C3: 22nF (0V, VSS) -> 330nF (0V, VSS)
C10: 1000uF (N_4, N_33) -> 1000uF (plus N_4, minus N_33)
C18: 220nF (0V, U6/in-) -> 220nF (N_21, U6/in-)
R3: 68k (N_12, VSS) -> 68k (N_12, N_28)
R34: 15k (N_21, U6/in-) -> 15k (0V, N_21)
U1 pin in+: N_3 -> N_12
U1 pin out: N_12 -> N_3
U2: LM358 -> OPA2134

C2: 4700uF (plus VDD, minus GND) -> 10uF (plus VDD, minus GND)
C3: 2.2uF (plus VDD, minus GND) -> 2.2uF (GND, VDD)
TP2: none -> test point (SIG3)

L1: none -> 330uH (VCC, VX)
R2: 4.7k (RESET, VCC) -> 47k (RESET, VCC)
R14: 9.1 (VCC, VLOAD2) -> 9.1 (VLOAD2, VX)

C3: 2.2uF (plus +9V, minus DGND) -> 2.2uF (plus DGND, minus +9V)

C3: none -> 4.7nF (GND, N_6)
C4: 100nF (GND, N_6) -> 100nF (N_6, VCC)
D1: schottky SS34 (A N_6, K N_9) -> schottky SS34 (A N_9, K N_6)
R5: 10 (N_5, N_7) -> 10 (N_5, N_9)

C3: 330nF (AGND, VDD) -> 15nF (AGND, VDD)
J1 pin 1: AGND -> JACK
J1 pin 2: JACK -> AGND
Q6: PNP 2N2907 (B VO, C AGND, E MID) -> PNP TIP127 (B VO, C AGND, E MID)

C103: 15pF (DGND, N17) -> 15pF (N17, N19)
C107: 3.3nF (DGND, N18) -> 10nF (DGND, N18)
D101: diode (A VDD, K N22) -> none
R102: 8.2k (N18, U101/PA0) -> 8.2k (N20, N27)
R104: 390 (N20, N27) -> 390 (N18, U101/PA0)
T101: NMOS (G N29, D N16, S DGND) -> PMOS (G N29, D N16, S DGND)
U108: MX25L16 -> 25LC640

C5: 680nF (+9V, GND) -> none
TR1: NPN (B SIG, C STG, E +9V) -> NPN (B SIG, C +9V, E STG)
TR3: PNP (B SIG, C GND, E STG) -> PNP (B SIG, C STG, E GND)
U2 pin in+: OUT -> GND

[WORK INSTRUCTION]
Each entry shown above should be copied out exactly.

[RESPONSE TO THIS TASK]
C3: 22nF (0V, VSS) -> 330nF (0V, VSS)
C10: 1000uF (N_4, N_33) -> 1000uF (plus N_4, minus N_33)
C18: 220nF (0V, U6/in-) -> 220nF (N_21, U6/in-)
R3: 68k (N_12, VSS) -> 68k (N_12, N_28)
R34: 15k (N_21, U6/in-) -> 15k (0V, N_21)
U1 pin in+: N_3 -> N_12
U1 pin out: N_12 -> N_3
U2: LM358 -> OPA2134

C2: 4700uF (plus VDD, minus GND) -> 10uF (plus VDD, minus GND)
C3: 2.2uF (plus VDD, minus GND) -> 2.2uF (GND, VDD)
TP2: none -> test point (SIG3)

L1: none -> 330uH (VCC, VX)
R2: 4.7k (RESET, VCC) -> 47k (RESET, VCC)
R14: 9.1 (VCC, VLOAD2) -> 9.1 (VLOAD2, VX)

C3: 2.2uF (plus +9V, minus DGND) -> 2.2uF (plus DGND, minus +9V)

C3: none -> 4.7nF (GND, N_6)
C4: 100nF (GND, N_6) -> 100nF (N_6, VCC)
D1: schottky SS34 (A N_6, K N_9) -> schottky SS34 (A N_9, K N_6)
R5: 10 (N_5, N_7) -> 10 (N_5, N_9)

C3: 330nF (AGND, VDD) -> 15nF (AGND, VDD)
J1 pin 1: AGND -> JACK
J1 pin 2: JACK -> AGND
Q6: PNP 2N2907 (B VO, C AGND, E MID) -> PNP TIP127 (B VO, C AGND, E MID)

C103: 15pF (DGND, N17) -> 15pF (N17, N19)
C107: 3.3nF (DGND, N18) -> 10nF (DGND, N18)
D101: diode (A VDD, K N22) -> none
R102: 8.2k (N18, U101/PA0) -> 8.2k (N20, N27)
R104: 390 (N20, N27) -> 390 (N18, U101/PA0)
T101: NMOS (G N29, D N16, S DGND) -> PMOS (G N29, D N16, S DGND)
U108: MX25L16 -> 25LC640

C5: 680nF (+9V, GND) -> none
TR1: NPN (B SIG, C STG, E +9V) -> NPN (B SIG, C +9V, E STG)
TR3: PNP (B SIG, C GND, E STG) -> PNP (B SIG, C STG, E GND)
U2 pin in+: OUT -> GND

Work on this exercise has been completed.